GOAL OF THE EXERCISE
Copy the first line of the material below and every later line through the line containing "purple spinning top: 6 -> 5", without any other output.

──────── GIVEN RECORDS

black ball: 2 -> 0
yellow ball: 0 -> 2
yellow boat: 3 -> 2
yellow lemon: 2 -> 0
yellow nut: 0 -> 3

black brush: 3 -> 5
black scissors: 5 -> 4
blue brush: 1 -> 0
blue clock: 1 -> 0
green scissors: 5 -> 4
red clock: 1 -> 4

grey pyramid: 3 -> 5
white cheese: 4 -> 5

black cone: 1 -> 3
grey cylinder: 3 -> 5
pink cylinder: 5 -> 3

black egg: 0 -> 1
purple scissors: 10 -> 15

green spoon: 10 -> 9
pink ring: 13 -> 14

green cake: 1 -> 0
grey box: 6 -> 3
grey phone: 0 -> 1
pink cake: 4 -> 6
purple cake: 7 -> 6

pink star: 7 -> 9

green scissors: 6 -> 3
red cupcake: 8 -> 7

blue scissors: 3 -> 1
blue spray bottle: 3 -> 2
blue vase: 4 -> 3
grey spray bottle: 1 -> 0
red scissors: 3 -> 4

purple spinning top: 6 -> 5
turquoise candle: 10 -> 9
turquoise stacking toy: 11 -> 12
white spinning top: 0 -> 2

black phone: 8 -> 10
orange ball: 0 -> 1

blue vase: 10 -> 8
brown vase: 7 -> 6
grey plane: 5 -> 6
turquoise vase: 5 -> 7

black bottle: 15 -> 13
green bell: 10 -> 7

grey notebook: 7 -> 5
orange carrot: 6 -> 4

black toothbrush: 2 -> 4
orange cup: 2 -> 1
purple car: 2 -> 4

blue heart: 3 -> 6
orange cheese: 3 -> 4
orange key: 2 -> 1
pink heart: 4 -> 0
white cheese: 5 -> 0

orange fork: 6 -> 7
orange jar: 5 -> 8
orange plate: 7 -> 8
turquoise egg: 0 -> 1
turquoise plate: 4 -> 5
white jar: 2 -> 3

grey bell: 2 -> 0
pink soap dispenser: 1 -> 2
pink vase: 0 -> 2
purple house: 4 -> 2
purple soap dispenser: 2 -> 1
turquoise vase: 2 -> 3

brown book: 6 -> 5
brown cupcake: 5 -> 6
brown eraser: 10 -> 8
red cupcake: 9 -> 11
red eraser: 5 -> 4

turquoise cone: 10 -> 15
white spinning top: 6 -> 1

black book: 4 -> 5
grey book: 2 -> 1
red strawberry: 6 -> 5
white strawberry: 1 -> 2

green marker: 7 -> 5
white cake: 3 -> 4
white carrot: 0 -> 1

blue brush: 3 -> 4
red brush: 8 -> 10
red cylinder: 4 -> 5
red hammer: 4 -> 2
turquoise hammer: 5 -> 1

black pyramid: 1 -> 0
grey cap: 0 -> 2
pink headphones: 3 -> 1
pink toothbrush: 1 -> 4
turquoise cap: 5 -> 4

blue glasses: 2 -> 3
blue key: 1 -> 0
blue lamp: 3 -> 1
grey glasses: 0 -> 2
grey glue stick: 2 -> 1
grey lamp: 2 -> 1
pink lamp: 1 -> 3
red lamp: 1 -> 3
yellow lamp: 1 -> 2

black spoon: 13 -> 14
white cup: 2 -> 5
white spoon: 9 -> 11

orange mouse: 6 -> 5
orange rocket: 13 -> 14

────────────────

RESPONSE TO THIS TASK
black ball: 2 -> 0
yellow ball: 0 -> 2
yellow boat: 3 -> 2
yellow lemon: 2 -> 0
yellow nut: 0 -> 3

black brush: 3 -> 5
black scissors: 5 -> 4
blue brush: 1 -> 0
blue clock: 1 -> 0
green scissors: 5 -> 4
red clock: 1 -> 4

grey pyramid: 3 -> 5
white cheese: 4 -> 5

black cone: 1 -> 3
grey cylinder: 3 -> 5
pink cylinder: 5 -> 3

black egg: 0 -> 1
purple scissors: 10 -> 15

green spoon: 10 -> 9
pink ring: 13 -> 14

green cake: 1 -> 0
grey box: 6 -> 3
grey phone: 0 -> 1
pink cake: 4 -> 6
purple cake: 7 -> 6

pink star: 7 -> 9

green scissors: 6 -> 3
red cupcake: 8 -> 7

blue scissors: 3 -> 1
blue spray bottle: 3 -> 2
blue vase: 4 -> 3
grey spray bottle: 1 -> 0
red scissors: 3 -> 4

purple spinning top: 6 -> 5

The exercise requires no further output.